::: PROVIDED DATA :::

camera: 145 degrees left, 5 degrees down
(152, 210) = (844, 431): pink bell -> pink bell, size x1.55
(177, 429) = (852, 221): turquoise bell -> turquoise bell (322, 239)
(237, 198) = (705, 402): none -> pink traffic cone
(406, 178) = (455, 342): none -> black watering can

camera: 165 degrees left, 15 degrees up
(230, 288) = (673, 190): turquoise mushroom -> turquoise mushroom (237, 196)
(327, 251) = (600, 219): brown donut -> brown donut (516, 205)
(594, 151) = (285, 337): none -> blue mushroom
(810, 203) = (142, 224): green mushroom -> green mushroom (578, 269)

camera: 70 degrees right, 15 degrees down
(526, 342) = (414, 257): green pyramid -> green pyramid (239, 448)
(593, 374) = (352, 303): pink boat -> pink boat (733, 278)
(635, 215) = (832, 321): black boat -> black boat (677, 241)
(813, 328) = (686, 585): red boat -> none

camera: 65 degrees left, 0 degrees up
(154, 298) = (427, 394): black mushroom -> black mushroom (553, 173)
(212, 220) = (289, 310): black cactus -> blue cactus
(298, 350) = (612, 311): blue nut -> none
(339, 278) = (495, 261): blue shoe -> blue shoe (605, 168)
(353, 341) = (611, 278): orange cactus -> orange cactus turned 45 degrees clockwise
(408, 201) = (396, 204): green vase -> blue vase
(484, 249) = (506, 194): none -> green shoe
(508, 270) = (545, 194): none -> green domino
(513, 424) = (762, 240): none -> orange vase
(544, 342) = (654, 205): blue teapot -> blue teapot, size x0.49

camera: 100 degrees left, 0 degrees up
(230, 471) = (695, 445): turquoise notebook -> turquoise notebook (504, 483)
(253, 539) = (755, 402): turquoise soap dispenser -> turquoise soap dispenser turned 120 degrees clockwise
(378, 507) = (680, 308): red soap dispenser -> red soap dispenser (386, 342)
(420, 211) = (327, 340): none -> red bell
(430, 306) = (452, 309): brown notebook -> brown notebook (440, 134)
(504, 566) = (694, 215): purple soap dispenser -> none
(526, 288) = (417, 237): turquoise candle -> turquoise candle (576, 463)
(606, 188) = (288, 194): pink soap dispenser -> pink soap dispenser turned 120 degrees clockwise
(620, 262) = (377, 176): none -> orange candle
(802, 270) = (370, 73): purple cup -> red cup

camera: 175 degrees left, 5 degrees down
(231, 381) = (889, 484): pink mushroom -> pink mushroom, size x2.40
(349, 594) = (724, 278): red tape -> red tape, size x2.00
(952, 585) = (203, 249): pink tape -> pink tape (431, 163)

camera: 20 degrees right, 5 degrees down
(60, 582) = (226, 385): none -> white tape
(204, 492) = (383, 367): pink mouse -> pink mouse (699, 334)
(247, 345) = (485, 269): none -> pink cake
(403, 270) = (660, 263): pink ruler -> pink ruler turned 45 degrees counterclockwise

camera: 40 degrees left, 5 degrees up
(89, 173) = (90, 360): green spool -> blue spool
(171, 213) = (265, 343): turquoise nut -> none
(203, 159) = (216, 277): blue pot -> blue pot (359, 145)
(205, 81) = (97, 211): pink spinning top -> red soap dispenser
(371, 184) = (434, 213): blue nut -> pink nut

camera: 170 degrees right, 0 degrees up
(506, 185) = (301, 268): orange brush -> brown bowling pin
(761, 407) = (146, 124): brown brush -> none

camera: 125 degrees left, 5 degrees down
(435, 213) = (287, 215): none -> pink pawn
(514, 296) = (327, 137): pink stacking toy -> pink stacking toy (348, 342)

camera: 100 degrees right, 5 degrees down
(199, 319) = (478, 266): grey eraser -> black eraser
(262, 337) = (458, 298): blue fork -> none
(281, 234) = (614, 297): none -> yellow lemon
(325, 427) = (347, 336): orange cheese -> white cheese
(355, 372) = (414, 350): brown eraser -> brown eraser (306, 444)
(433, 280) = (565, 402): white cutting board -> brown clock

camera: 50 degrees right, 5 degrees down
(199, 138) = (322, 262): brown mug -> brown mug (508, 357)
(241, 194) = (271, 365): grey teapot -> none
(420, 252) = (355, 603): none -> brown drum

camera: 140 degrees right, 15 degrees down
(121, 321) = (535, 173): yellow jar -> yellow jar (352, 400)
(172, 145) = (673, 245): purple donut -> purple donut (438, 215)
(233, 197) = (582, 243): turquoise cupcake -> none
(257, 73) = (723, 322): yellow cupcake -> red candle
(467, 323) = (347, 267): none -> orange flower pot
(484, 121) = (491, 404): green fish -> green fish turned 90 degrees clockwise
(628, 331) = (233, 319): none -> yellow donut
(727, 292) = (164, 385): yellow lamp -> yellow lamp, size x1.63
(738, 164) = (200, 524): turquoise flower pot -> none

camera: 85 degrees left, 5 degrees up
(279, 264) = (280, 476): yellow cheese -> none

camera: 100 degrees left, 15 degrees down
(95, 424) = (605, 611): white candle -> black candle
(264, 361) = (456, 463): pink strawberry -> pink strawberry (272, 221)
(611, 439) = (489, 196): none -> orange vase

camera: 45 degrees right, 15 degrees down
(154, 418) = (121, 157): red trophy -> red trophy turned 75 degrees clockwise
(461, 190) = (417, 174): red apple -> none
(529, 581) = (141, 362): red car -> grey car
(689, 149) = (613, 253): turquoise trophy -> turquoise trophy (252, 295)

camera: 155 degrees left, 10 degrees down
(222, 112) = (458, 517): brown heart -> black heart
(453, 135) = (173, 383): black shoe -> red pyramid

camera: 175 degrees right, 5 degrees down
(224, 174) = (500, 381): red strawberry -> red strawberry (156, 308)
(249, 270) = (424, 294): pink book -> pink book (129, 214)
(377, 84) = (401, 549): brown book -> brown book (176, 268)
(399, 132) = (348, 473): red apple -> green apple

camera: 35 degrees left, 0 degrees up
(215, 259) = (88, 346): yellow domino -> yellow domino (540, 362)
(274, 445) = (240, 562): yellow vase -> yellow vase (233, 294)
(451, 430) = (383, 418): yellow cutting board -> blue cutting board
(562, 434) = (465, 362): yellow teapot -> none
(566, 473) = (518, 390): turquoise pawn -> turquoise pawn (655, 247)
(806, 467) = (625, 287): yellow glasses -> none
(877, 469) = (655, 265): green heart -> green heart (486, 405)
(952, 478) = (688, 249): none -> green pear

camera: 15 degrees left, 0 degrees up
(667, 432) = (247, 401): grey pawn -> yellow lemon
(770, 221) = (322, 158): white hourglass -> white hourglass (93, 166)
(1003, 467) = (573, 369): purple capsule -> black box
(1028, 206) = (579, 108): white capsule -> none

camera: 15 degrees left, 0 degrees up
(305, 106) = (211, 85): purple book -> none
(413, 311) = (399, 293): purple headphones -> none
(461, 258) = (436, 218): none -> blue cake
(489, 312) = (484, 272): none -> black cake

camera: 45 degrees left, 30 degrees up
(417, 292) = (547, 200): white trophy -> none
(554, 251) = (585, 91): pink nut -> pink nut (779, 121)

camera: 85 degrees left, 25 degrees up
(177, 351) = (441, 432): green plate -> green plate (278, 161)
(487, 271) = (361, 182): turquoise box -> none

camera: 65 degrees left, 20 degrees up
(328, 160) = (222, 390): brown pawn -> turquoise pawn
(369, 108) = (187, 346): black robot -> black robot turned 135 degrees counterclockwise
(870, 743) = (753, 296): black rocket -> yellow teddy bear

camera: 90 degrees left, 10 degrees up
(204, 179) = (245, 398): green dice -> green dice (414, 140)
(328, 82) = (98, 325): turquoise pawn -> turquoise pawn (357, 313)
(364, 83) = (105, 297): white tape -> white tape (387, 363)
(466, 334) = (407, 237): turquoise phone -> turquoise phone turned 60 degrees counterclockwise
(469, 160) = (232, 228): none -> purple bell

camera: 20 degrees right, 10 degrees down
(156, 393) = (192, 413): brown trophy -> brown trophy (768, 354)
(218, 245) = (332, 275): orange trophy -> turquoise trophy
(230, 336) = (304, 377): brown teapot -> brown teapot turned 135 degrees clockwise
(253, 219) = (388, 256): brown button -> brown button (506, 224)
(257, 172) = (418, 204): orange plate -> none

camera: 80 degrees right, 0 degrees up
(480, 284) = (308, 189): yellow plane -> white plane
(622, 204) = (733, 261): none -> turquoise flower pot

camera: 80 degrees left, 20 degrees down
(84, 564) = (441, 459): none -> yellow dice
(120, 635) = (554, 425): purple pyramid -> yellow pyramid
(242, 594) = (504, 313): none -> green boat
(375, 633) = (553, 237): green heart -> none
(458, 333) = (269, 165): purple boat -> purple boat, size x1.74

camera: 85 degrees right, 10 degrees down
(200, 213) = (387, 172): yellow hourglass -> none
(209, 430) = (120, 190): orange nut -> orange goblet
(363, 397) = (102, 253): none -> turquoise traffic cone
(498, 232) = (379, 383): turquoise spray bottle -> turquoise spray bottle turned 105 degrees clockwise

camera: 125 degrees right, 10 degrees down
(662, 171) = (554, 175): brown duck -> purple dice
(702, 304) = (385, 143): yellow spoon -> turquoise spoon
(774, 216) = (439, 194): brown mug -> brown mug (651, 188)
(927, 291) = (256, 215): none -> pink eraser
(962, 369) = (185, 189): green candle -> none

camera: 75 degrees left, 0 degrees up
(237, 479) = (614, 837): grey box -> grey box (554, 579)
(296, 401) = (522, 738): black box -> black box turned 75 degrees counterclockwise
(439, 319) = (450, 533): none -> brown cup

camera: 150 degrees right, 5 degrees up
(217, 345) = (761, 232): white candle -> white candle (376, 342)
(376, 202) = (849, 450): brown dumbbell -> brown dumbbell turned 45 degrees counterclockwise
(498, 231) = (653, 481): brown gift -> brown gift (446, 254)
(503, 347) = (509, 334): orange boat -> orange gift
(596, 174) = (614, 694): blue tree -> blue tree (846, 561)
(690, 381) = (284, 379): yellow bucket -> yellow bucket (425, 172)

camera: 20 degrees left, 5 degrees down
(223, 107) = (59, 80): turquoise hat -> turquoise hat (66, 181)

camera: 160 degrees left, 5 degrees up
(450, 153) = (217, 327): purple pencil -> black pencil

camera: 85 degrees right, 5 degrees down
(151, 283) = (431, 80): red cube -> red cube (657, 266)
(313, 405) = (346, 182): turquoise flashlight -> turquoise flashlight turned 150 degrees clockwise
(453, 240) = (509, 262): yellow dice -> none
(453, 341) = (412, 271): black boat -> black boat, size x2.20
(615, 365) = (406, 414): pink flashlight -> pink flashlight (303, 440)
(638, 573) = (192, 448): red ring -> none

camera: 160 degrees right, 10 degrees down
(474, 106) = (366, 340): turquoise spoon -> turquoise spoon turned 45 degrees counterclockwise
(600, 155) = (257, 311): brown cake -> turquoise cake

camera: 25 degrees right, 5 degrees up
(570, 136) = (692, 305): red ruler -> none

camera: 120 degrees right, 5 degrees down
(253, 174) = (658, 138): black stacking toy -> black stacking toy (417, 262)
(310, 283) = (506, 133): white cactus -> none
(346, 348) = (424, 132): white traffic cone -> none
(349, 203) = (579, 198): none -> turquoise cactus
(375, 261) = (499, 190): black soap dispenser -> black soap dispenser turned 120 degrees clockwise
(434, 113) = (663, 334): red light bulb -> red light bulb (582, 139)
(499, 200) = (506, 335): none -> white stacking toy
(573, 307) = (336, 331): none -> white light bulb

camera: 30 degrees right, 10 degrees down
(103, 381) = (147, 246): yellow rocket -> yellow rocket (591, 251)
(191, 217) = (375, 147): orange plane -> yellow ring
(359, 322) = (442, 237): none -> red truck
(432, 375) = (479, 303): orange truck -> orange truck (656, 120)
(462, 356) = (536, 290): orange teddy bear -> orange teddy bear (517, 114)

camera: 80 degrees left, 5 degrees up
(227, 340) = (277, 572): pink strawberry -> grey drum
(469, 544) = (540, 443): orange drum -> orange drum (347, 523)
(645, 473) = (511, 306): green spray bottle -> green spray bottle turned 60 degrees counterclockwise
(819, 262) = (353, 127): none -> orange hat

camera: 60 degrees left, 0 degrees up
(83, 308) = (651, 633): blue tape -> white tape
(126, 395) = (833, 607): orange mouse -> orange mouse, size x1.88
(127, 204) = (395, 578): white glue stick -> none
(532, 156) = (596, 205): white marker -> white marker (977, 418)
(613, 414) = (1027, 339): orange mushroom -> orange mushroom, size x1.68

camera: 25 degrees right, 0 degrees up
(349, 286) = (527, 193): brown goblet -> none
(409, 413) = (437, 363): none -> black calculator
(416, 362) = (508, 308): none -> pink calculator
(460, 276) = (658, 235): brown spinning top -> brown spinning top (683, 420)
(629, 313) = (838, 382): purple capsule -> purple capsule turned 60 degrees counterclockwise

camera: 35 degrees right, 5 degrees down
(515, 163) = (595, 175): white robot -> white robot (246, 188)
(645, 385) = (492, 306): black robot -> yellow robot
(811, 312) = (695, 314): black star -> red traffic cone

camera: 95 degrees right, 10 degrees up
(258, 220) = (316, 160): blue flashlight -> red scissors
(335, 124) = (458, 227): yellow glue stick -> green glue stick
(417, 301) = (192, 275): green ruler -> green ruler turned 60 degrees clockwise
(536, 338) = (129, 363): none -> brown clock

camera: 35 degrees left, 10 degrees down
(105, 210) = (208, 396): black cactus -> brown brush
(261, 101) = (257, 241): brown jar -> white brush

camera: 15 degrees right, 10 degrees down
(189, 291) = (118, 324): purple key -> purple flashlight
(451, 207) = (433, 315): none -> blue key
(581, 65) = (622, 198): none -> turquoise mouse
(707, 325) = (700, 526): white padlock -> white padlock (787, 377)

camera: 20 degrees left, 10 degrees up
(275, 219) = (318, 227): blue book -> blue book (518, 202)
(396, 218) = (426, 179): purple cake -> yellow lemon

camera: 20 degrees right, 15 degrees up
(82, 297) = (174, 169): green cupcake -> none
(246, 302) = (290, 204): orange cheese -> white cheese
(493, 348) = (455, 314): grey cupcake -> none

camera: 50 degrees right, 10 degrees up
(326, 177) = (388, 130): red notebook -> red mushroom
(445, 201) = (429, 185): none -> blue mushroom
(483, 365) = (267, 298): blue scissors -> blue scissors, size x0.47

:::

▶ _WHAT THE TASK ASKS_: Would you please return all lines from the listing above that contain "plane"?

▶ _RESULT OF THE EXERCISE_:
(480, 284) = (308, 189): yellow plane -> white plane
(191, 217) = (375, 147): orange plane -> yellow ring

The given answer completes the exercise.